WHAT THE EXERCISE ASKS:
Retype, exactly as they appear below, the lines between the line holding "pink pawn: 5 -> 3" and the line holding "red tree: 1 -> 0", both ends included.

*** DATA SUPPLIED Section Begins ***

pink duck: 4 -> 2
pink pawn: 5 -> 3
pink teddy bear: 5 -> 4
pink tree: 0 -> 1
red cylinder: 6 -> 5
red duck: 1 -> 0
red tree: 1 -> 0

*** DATA SUPPLIED Section Ends ***
*** DATA SUPPLIED Section Begins ***

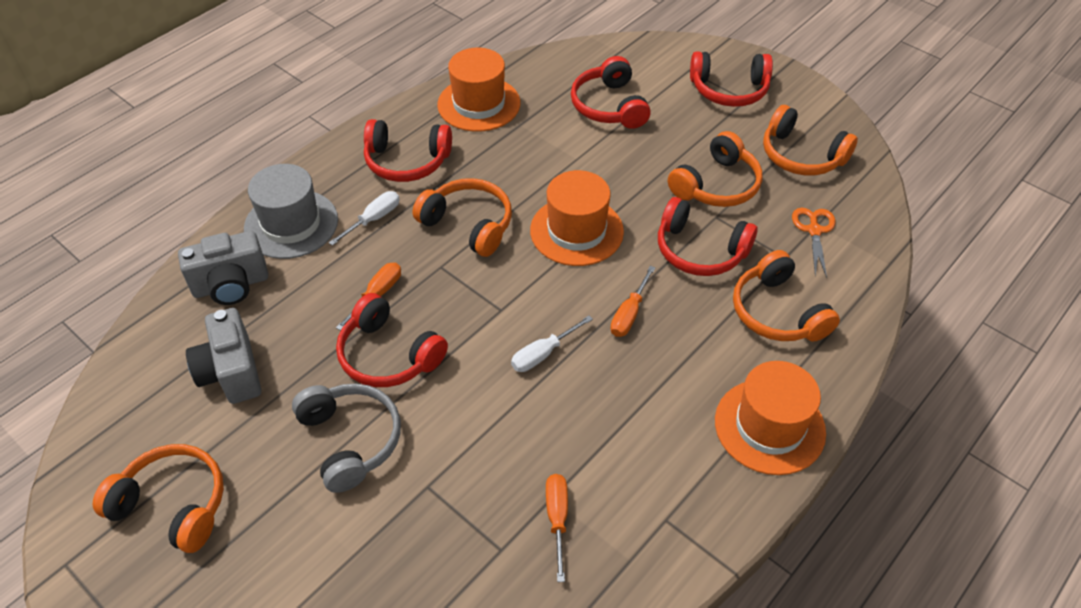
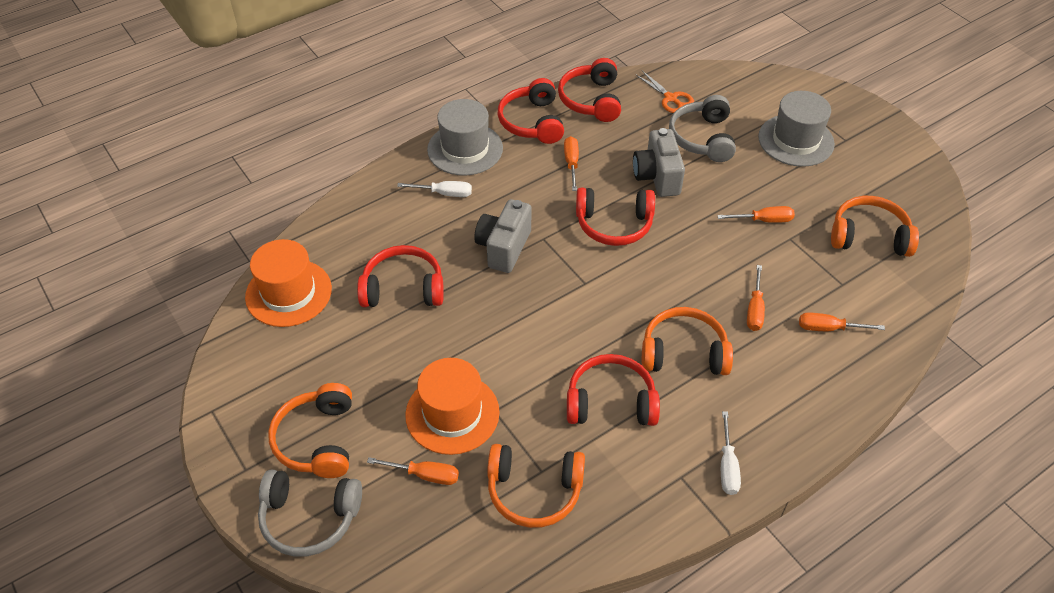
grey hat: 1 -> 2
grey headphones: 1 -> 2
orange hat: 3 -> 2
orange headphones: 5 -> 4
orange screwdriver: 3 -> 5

*** DATA SUPPLIED Section Ends ***
*** DATA SUPPLIED Section Begins ***

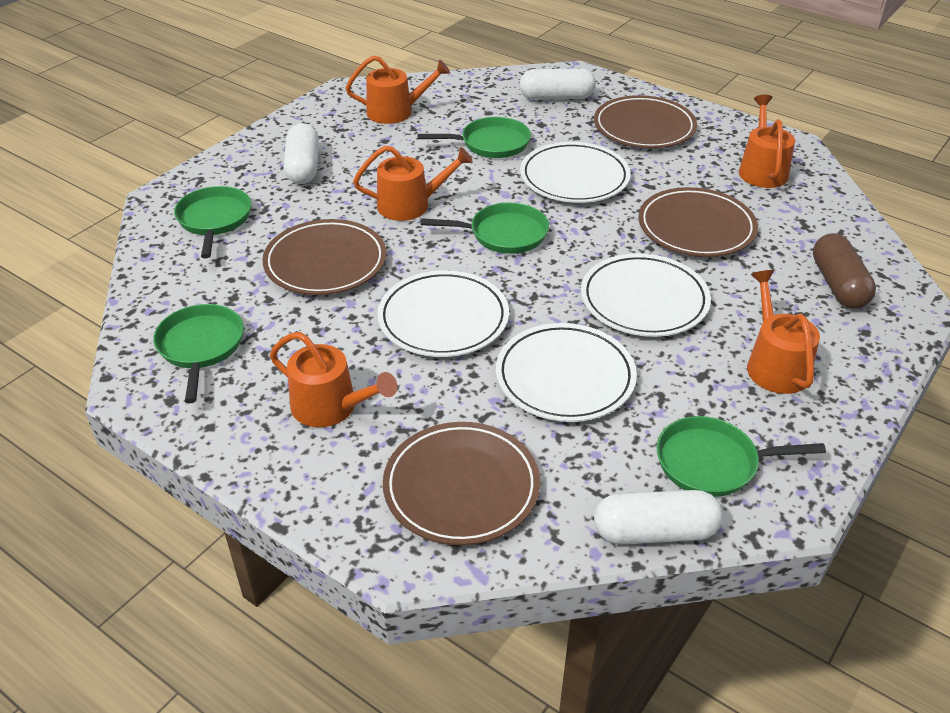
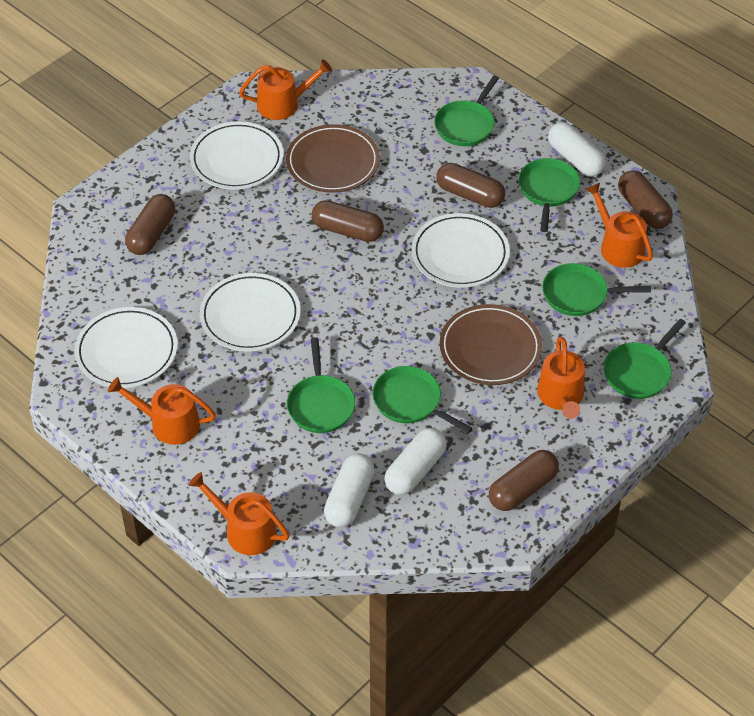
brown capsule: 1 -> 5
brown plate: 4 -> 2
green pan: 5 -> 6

*** DATA SUPPLIED Section Ends ***

SOLUTION:
pink pawn: 5 -> 3
pink teddy bear: 5 -> 4
pink tree: 0 -> 1
red cylinder: 6 -> 5
red duck: 1 -> 0
red tree: 1 -> 0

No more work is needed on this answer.